**Assignment:**
In the records below, locate the line containing "none -> brique de lait [gris]"; output that line and every following line through the last, exactly.

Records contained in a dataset
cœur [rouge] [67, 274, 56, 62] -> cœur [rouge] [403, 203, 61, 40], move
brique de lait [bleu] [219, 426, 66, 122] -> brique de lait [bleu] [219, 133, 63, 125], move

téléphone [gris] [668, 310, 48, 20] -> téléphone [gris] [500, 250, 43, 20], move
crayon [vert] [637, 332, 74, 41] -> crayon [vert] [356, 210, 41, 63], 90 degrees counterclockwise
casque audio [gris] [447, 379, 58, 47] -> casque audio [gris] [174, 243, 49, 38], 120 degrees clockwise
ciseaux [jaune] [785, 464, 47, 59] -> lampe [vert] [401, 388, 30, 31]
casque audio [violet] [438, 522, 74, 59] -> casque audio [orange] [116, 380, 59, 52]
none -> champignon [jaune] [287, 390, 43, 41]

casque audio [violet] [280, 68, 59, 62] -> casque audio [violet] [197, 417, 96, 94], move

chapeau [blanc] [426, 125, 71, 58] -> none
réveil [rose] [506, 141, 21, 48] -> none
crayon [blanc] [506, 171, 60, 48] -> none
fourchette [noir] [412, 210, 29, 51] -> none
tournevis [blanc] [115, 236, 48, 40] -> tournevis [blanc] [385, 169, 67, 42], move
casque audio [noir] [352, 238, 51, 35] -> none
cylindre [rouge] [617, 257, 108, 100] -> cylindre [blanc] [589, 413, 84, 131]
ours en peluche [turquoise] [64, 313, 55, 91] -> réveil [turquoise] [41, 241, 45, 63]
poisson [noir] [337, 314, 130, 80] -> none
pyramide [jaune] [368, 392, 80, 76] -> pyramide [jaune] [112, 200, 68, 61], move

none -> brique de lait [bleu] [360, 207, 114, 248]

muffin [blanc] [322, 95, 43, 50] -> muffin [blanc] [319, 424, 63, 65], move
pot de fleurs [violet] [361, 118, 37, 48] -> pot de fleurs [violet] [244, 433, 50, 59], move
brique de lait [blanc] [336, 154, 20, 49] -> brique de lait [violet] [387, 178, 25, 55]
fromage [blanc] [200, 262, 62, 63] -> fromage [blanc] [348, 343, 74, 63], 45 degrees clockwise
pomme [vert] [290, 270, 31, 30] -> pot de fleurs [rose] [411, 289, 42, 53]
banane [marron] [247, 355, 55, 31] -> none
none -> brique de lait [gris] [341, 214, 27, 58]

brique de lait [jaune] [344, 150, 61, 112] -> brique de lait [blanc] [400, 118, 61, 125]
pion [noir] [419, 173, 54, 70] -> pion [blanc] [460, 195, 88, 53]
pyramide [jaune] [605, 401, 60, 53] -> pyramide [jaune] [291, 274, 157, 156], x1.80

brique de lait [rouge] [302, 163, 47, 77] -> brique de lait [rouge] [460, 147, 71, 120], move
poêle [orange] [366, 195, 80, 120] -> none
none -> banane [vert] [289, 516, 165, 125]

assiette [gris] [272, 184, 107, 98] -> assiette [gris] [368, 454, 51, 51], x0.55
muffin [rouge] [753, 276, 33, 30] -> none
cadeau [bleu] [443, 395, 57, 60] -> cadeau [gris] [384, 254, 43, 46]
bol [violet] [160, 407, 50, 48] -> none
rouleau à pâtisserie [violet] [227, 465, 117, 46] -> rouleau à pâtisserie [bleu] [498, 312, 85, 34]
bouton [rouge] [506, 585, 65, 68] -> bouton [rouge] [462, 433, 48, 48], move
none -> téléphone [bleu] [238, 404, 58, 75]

**Solution to the problem:**
none -> brique de lait [gris] [341, 214, 27, 58]

brique de lait [jaune] [344, 150, 61, 112] -> brique de lait [blanc] [400, 118, 61, 125]
pion [noir] [419, 173, 54, 70] -> pion [blanc] [460, 195, 88, 53]
pyramide [jaune] [605, 401, 60, 53] -> pyramide [jaune] [291, 274, 157, 156], x1.80

brique de lait [rouge] [302, 163, 47, 77] -> brique de lait [rouge] [460, 147, 71, 120], move
poêle [orange] [366, 195, 80, 120] -> none
none -> banane [vert] [289, 516, 165, 125]

assiette [gris] [272, 184, 107, 98] -> assiette [gris] [368, 454, 51, 51], x0.55
muffin [rouge] [753, 276, 33, 30] -> none
cadeau [bleu] [443, 395, 57, 60] -> cadeau [gris] [384, 254, 43, 46]
bol [violet] [160, 407, 50, 48] -> none
rouleau à pâtisserie [violet] [227, 465, 117, 46] -> rouleau à pâtisserie [bleu] [498, 312, 85, 34]
bouton [rouge] [506, 585, 65, 68] -> bouton [rouge] [462, 433, 48, 48], move
none -> téléphone [bleu] [238, 404, 58, 75]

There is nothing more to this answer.